→ **Material shown**:
————————
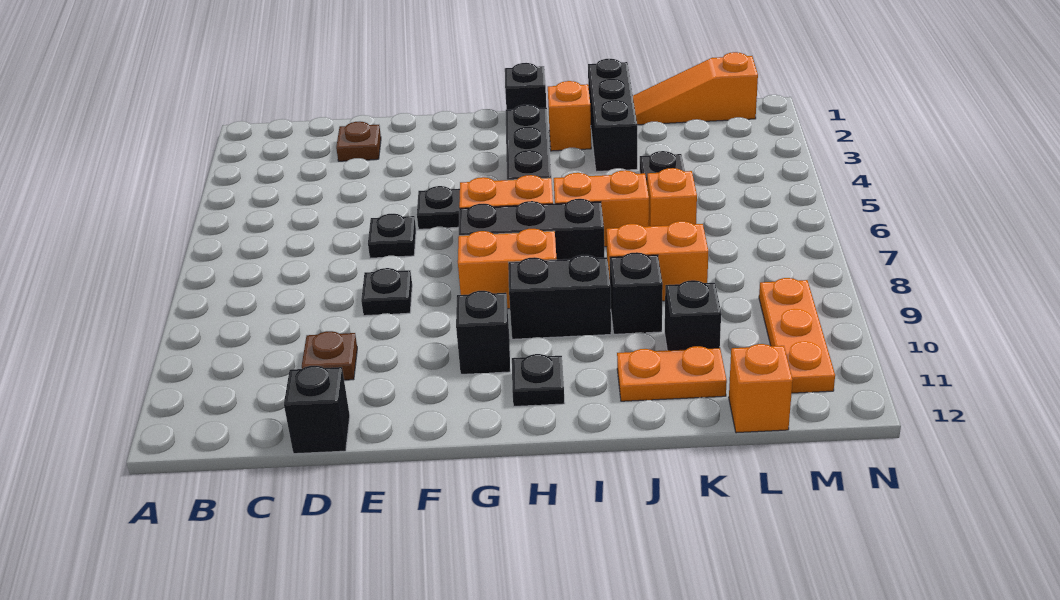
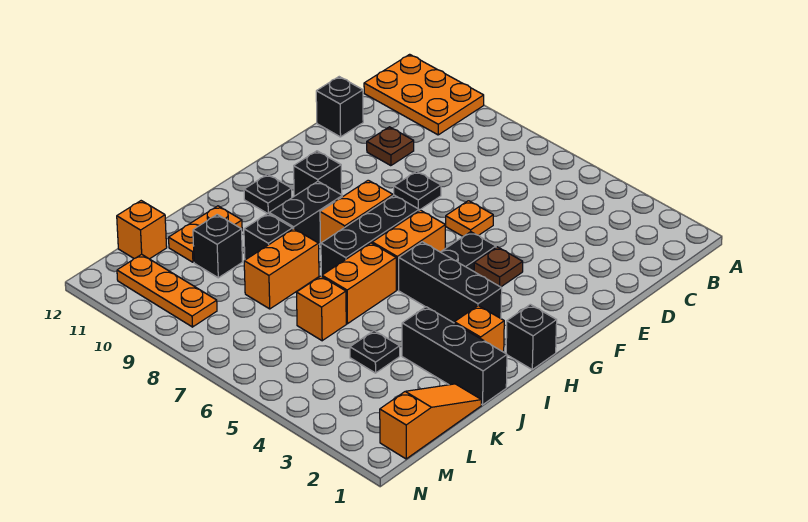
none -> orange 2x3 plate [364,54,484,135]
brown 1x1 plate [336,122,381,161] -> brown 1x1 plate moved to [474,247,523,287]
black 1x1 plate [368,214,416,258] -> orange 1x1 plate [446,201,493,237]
————————
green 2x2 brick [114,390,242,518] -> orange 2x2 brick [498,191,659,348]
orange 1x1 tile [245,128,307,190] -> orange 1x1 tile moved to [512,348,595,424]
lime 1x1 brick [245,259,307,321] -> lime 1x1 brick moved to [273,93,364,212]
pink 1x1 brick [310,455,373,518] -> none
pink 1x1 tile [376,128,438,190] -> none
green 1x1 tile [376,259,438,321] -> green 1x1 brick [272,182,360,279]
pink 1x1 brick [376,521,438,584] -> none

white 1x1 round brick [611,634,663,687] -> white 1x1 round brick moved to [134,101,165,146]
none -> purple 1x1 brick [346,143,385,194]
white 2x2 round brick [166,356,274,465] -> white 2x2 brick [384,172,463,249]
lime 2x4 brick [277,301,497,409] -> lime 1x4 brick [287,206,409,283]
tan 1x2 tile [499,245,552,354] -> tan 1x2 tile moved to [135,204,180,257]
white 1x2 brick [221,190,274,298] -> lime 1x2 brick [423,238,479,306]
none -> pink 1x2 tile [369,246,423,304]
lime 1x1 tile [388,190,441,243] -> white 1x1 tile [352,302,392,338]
————————
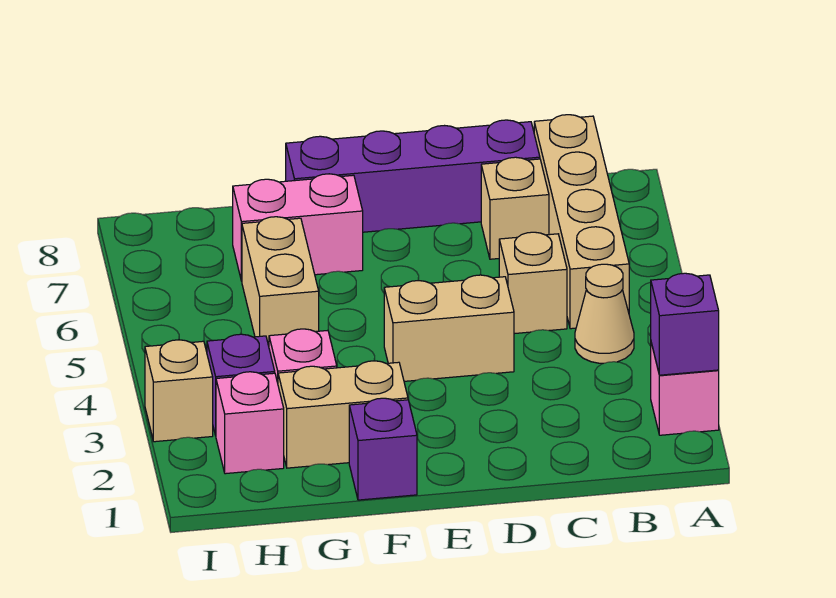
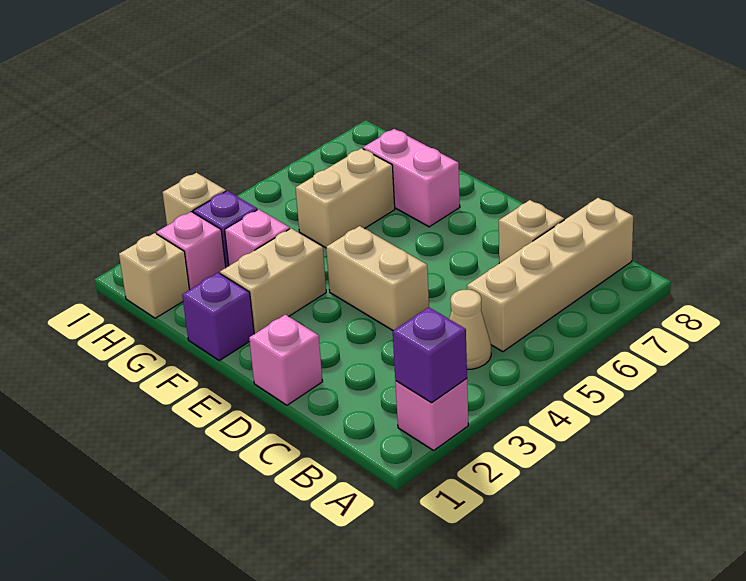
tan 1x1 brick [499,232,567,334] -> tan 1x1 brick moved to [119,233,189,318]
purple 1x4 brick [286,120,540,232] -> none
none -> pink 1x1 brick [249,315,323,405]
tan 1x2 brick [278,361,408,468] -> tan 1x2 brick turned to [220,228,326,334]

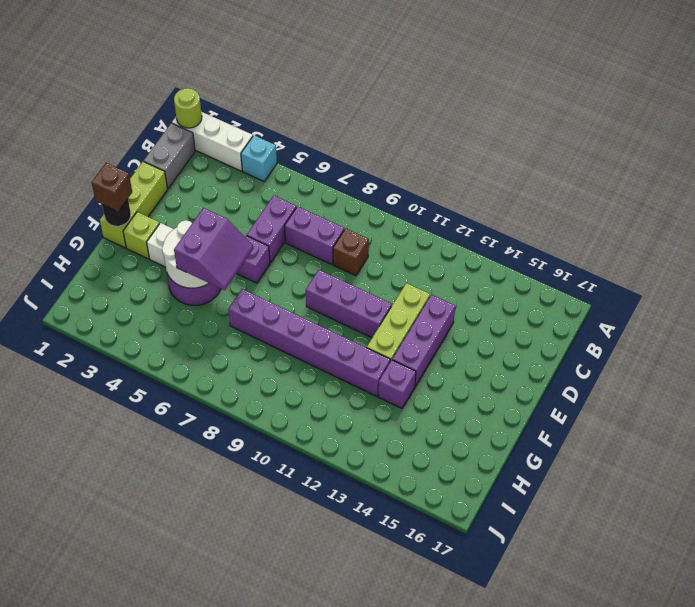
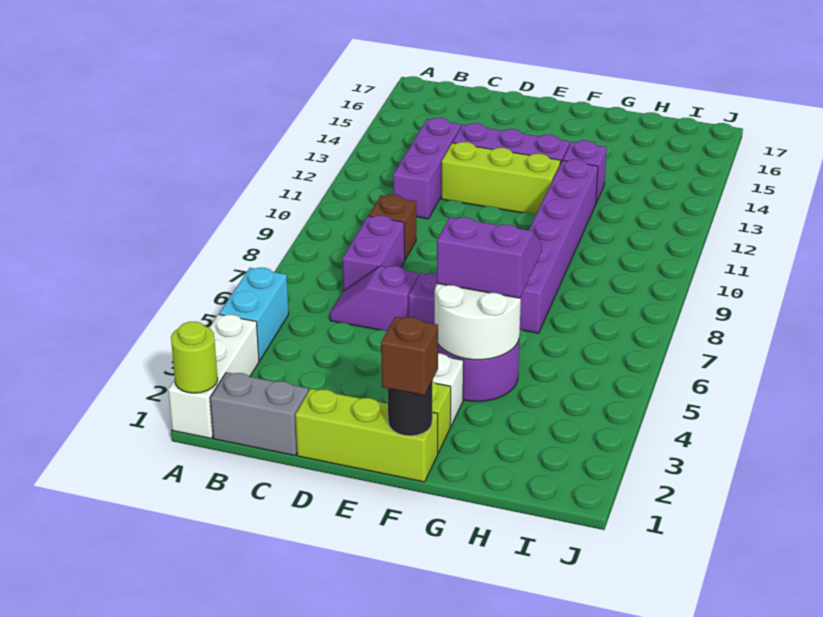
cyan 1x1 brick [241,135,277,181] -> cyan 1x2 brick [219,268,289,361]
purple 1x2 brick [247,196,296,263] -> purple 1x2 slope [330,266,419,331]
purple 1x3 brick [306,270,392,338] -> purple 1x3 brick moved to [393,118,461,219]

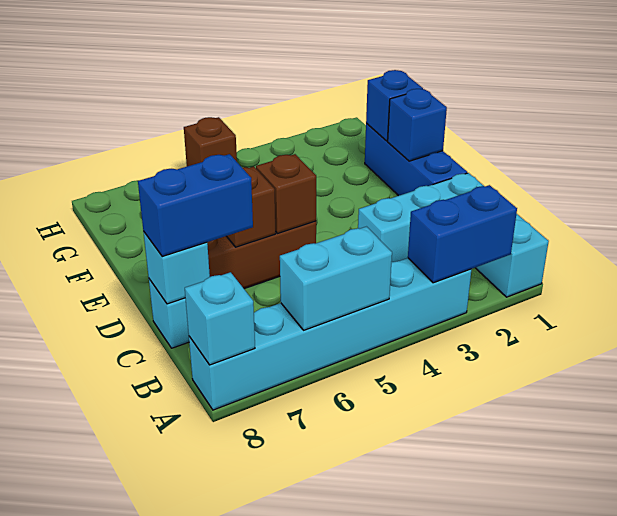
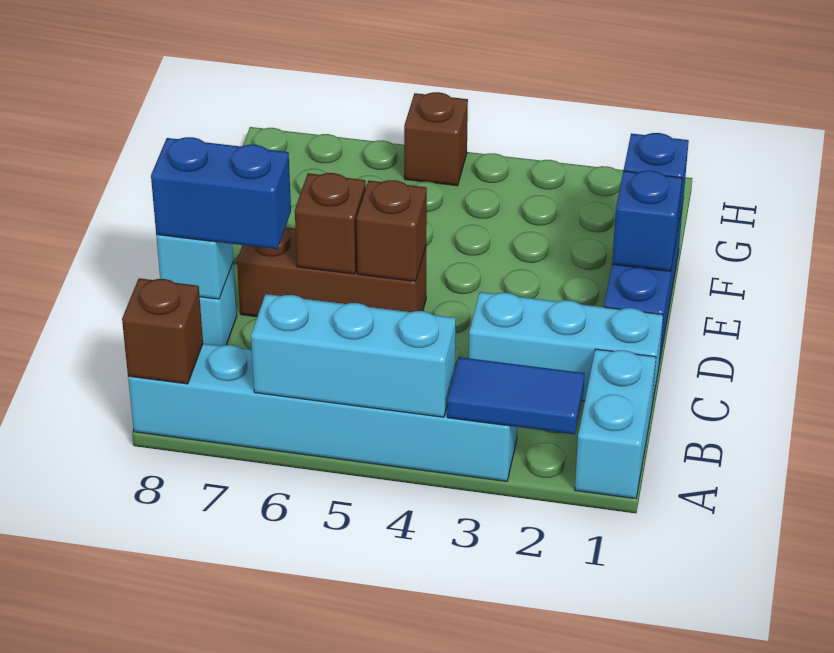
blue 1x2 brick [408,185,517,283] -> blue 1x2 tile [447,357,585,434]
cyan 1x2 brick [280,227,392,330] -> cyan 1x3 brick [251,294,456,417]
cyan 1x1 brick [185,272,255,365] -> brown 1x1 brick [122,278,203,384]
————————
→ **Job**: Work through the entries, filtering for the string "round", and copy each line that holds it.

→ **Task result**:
white 1x1 round brick [611,634,663,687] -> white 1x1 round brick moved to [134,101,165,146]
white 2x2 round brick [166,356,274,465] -> white 2x2 brick [384,172,463,249]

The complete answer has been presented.